*** DATA UNDER STUDY

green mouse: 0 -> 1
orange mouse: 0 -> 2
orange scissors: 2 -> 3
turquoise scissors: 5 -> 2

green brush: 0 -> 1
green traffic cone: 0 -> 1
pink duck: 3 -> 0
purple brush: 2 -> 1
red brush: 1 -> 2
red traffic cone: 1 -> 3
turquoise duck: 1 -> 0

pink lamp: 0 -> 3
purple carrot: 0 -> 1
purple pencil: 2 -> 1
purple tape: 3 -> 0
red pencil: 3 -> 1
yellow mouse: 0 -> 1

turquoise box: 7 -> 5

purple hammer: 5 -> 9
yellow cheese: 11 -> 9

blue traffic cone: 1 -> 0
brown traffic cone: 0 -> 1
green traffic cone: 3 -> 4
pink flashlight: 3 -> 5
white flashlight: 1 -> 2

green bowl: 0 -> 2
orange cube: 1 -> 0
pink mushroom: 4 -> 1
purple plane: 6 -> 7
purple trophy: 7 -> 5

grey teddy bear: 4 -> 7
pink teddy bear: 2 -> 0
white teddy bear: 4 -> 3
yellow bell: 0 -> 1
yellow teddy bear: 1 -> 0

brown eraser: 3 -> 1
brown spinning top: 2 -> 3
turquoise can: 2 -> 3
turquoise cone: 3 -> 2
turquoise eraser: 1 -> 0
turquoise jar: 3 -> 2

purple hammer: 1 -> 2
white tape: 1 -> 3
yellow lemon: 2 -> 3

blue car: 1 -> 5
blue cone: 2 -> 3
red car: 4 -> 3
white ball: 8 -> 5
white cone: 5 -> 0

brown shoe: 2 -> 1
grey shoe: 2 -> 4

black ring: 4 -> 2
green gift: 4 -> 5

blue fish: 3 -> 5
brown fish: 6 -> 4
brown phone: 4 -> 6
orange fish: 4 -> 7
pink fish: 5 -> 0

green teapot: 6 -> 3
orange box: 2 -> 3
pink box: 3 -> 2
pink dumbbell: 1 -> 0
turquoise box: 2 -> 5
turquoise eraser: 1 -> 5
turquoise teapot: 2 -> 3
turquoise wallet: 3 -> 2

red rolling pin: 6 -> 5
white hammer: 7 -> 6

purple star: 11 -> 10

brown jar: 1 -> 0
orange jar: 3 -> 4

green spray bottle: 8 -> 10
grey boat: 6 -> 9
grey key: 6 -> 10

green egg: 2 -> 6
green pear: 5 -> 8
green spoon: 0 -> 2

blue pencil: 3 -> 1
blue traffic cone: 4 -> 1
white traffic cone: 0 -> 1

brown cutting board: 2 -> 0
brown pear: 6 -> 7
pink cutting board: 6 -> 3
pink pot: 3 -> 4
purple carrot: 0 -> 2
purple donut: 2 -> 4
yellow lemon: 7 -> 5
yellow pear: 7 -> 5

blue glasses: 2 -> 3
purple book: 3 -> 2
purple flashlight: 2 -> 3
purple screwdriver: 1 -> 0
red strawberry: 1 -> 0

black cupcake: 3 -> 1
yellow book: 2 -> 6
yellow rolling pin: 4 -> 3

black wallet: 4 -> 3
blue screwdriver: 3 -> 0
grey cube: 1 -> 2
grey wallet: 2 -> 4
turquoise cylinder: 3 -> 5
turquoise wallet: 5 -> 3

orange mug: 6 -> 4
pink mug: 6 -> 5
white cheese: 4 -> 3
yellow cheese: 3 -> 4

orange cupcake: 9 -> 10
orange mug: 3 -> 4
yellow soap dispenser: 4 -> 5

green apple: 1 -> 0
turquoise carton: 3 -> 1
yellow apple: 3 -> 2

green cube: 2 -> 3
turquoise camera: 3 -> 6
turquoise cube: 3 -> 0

******

Reproduce exactly the section above that begins at the line containing "pink lamp: 0 -> 3" and ends at the line containing "brown traffic cone: 0 -> 1", leaving out all other lines.

pink lamp: 0 -> 3
purple carrot: 0 -> 1
purple pencil: 2 -> 1
purple tape: 3 -> 0
red pencil: 3 -> 1
yellow mouse: 0 -> 1

turquoise box: 7 -> 5

purple hammer: 5 -> 9
yellow cheese: 11 -> 9

blue traffic cone: 1 -> 0
brown traffic cone: 0 -> 1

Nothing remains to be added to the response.